_Working data_.

*** Begin section ***

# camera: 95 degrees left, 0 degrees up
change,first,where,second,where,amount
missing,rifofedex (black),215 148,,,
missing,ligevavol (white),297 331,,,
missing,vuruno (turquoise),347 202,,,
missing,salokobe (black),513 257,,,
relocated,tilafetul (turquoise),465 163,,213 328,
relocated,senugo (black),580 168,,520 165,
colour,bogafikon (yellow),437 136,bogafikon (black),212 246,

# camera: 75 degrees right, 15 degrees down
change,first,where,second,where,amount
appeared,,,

*** End section ***
*** Begin section ***

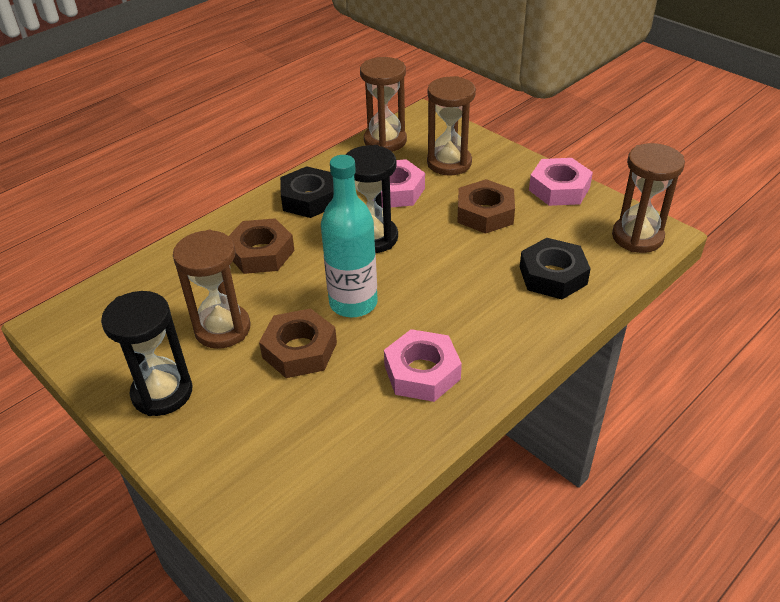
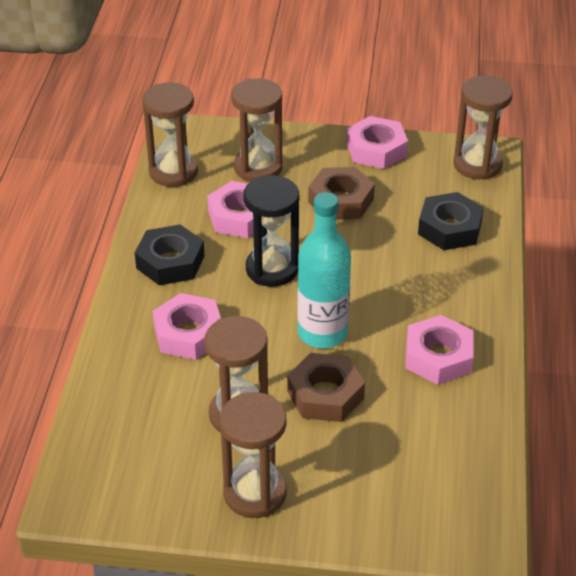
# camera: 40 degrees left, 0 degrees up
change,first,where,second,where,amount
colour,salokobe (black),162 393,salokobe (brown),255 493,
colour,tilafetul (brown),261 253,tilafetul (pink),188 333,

*** End section ***
*** Begin section ***

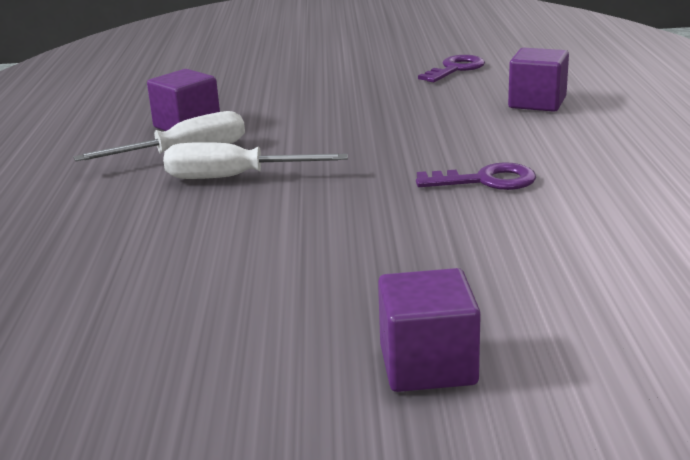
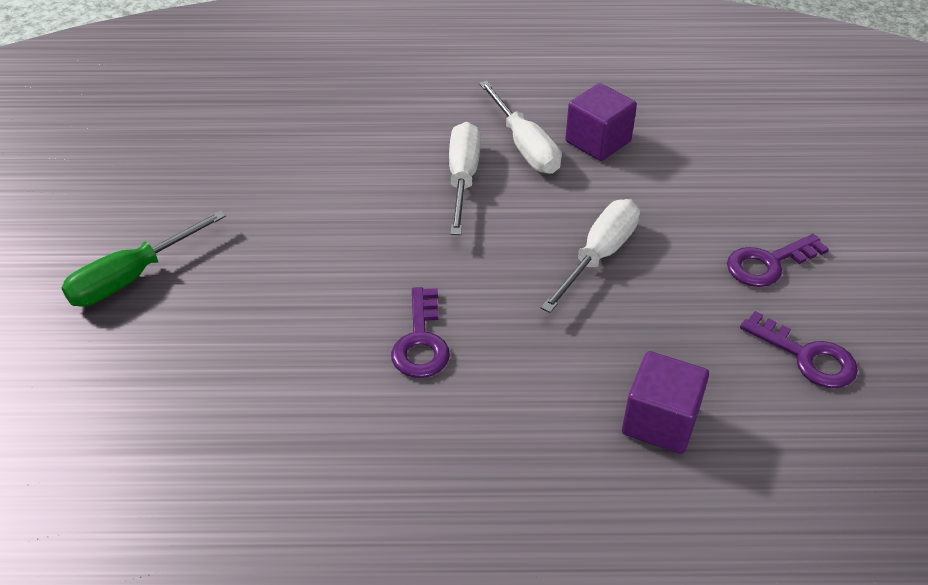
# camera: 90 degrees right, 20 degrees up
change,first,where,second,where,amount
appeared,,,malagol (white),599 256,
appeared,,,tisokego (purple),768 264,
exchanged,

*** End section ***

_What you have to do_.
For the material, find the number of lines holding the word "missing" and give that figure and nothing more.

_Answer section_.
4